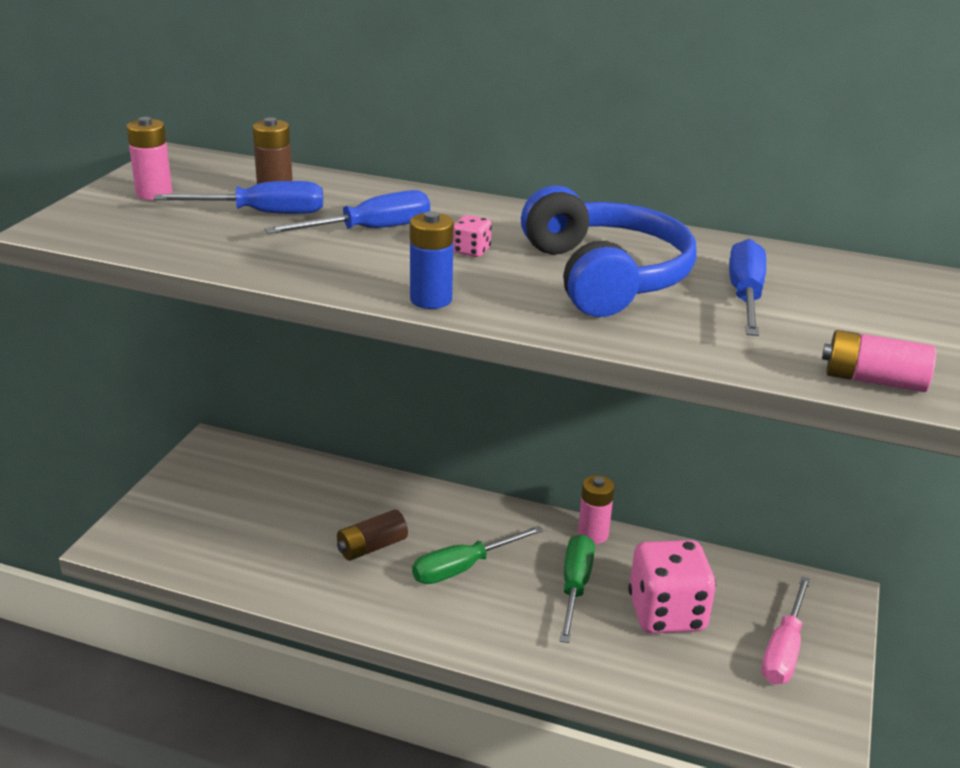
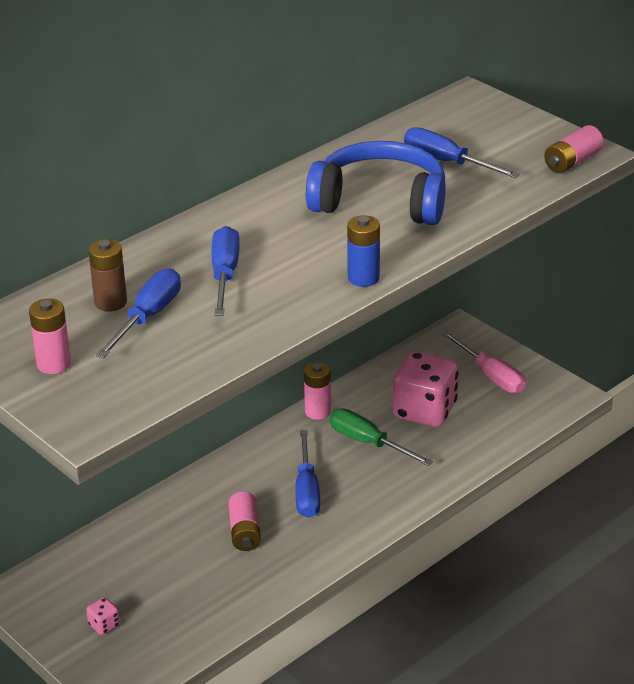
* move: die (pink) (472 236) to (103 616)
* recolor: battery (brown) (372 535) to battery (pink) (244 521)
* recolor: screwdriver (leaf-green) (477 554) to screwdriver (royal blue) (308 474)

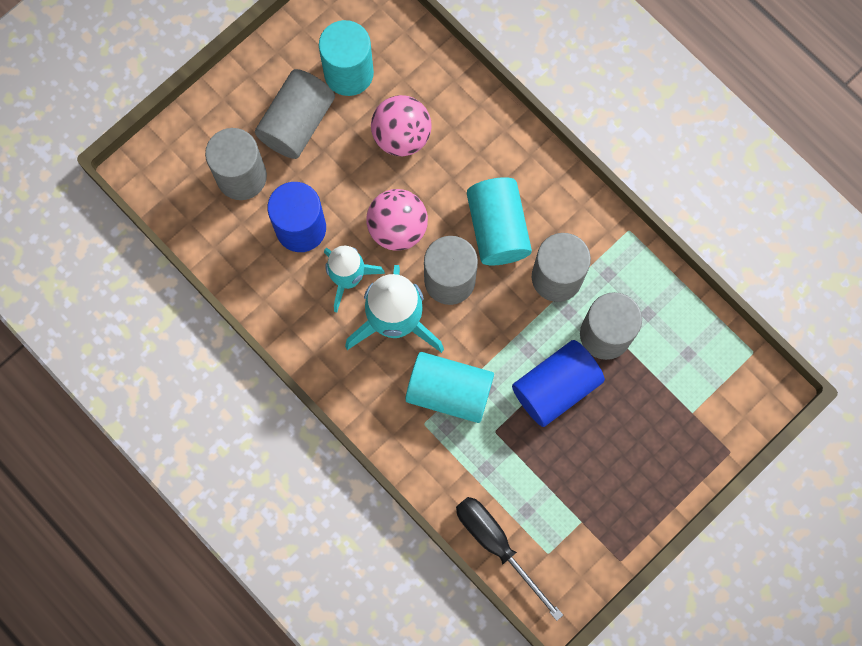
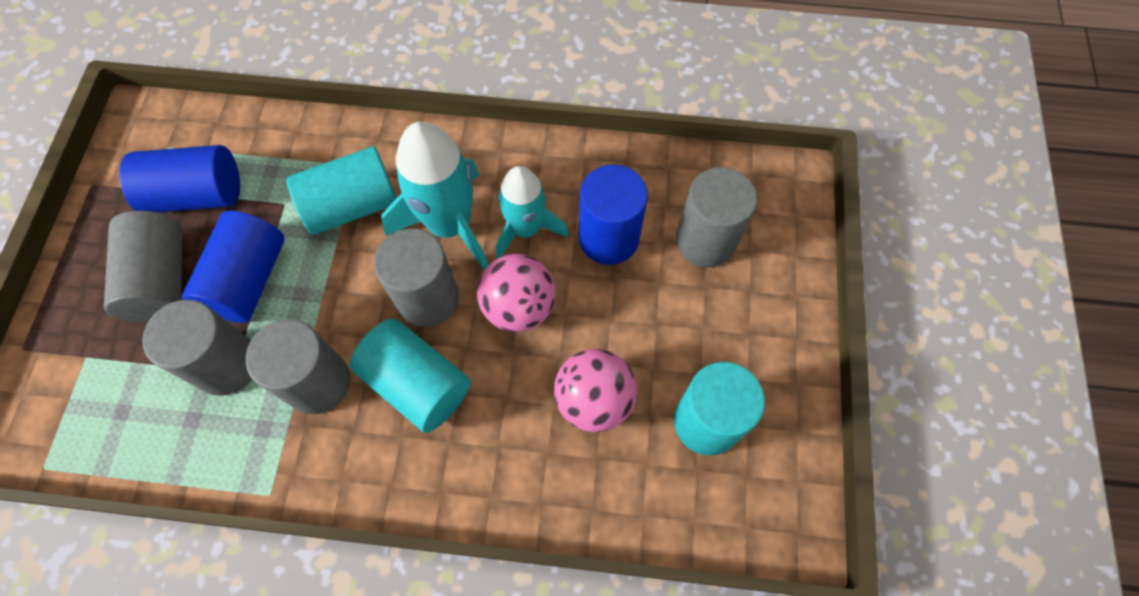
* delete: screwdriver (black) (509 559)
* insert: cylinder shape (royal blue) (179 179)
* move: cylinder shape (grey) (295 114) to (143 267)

========

# WORK REQUEST
Print, exactly as written, the lines from the one containing "blue) (308 474)" to the end of the material, both ends included, and nothing else; no pictures.

# EXPECTED ANSWER
* recolor: screwdriver (leaf-green) (477 554) to screwdriver (royal blue) (308 474)

* delete: screwdriver (black) (509 559)
* insert: cylinder shape (royal blue) (179 179)
* move: cylinder shape (grey) (295 114) to (143 267)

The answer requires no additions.